Stored items:
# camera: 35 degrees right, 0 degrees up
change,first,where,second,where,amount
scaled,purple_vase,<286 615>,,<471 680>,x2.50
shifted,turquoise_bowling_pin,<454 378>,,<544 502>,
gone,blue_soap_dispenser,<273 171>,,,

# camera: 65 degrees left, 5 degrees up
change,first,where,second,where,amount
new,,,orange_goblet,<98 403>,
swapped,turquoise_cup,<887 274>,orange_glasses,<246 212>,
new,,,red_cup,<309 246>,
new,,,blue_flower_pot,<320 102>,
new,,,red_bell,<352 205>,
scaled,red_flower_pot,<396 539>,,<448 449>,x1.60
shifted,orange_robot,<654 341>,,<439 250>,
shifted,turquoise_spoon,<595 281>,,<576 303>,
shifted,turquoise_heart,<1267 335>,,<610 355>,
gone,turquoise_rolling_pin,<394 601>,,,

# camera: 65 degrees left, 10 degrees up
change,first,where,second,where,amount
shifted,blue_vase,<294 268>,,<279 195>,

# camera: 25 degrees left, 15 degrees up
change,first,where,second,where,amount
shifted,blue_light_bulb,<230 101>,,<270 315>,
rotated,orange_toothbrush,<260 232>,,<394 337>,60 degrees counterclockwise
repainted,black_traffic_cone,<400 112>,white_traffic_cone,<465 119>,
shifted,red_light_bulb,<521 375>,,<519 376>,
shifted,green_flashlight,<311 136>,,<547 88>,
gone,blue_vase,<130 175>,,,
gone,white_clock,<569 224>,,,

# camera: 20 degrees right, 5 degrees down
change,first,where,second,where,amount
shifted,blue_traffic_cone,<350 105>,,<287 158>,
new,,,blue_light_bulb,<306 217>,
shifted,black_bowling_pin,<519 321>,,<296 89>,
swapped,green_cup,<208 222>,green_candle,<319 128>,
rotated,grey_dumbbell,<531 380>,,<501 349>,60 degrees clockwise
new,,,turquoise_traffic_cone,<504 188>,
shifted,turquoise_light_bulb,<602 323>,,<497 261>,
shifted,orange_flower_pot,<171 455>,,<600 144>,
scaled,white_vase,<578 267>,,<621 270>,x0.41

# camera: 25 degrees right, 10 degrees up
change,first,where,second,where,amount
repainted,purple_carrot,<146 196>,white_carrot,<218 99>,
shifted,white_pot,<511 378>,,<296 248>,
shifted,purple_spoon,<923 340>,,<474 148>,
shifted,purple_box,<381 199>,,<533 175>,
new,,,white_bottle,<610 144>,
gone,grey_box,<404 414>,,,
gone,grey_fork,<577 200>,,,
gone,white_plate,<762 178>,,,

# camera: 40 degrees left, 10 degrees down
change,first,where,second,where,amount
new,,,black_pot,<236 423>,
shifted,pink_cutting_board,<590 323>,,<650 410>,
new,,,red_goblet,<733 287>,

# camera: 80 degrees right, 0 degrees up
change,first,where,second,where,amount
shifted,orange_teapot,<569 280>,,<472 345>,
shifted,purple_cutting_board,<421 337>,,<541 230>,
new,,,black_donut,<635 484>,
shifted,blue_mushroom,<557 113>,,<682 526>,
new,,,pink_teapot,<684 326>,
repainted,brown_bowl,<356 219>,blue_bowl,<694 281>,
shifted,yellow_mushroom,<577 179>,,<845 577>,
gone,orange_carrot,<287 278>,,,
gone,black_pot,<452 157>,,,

▸ TASK STATEMENT
Repeat all the entries above without altering anything.

▸ EXERCISE ANSWER
# camera: 35 degrees right, 0 degrees up
change,first,where,second,where,amount
scaled,purple_vase,<286 615>,,<471 680>,x2.50
shifted,turquoise_bowling_pin,<454 378>,,<544 502>,
gone,blue_soap_dispenser,<273 171>,,,

# camera: 65 degrees left, 5 degrees up
change,first,where,second,where,amount
new,,,orange_goblet,<98 403>,
swapped,turquoise_cup,<887 274>,orange_glasses,<246 212>,
new,,,red_cup,<309 246>,
new,,,blue_flower_pot,<320 102>,
new,,,red_bell,<352 205>,
scaled,red_flower_pot,<396 539>,,<448 449>,x1.60
shifted,orange_robot,<654 341>,,<439 250>,
shifted,turquoise_spoon,<595 281>,,<576 303>,
shifted,turquoise_heart,<1267 335>,,<610 355>,
gone,turquoise_rolling_pin,<394 601>,,,

# camera: 65 degrees left, 10 degrees up
change,first,where,second,where,amount
shifted,blue_vase,<294 268>,,<279 195>,

# camera: 25 degrees left, 15 degrees up
change,first,where,second,where,amount
shifted,blue_light_bulb,<230 101>,,<270 315>,
rotated,orange_toothbrush,<260 232>,,<394 337>,60 degrees counterclockwise
repainted,black_traffic_cone,<400 112>,white_traffic_cone,<465 119>,
shifted,red_light_bulb,<521 375>,,<519 376>,
shifted,green_flashlight,<311 136>,,<547 88>,
gone,blue_vase,<130 175>,,,
gone,white_clock,<569 224>,,,

# camera: 20 degrees right, 5 degrees down
change,first,where,second,where,amount
shifted,blue_traffic_cone,<350 105>,,<287 158>,
new,,,blue_light_bulb,<306 217>,
shifted,black_bowling_pin,<519 321>,,<296 89>,
swapped,green_cup,<208 222>,green_candle,<319 128>,
rotated,grey_dumbbell,<531 380>,,<501 349>,60 degrees clockwise
new,,,turquoise_traffic_cone,<504 188>,
shifted,turquoise_light_bulb,<602 323>,,<497 261>,
shifted,orange_flower_pot,<171 455>,,<600 144>,
scaled,white_vase,<578 267>,,<621 270>,x0.41

# camera: 25 degrees right, 10 degrees up
change,first,where,second,where,amount
repainted,purple_carrot,<146 196>,white_carrot,<218 99>,
shifted,white_pot,<511 378>,,<296 248>,
shifted,purple_spoon,<923 340>,,<474 148>,
shifted,purple_box,<381 199>,,<533 175>,
new,,,white_bottle,<610 144>,
gone,grey_box,<404 414>,,,
gone,grey_fork,<577 200>,,,
gone,white_plate,<762 178>,,,

# camera: 40 degrees left, 10 degrees down
change,first,where,second,where,amount
new,,,black_pot,<236 423>,
shifted,pink_cutting_board,<590 323>,,<650 410>,
new,,,red_goblet,<733 287>,

# camera: 80 degrees right, 0 degrees up
change,first,where,second,where,amount
shifted,orange_teapot,<569 280>,,<472 345>,
shifted,purple_cutting_board,<421 337>,,<541 230>,
new,,,black_donut,<635 484>,
shifted,blue_mushroom,<557 113>,,<682 526>,
new,,,pink_teapot,<684 326>,
repainted,brown_bowl,<356 219>,blue_bowl,<694 281>,
shifted,yellow_mushroom,<577 179>,,<845 577>,
gone,orange_carrot,<287 278>,,,
gone,black_pot,<452 157>,,,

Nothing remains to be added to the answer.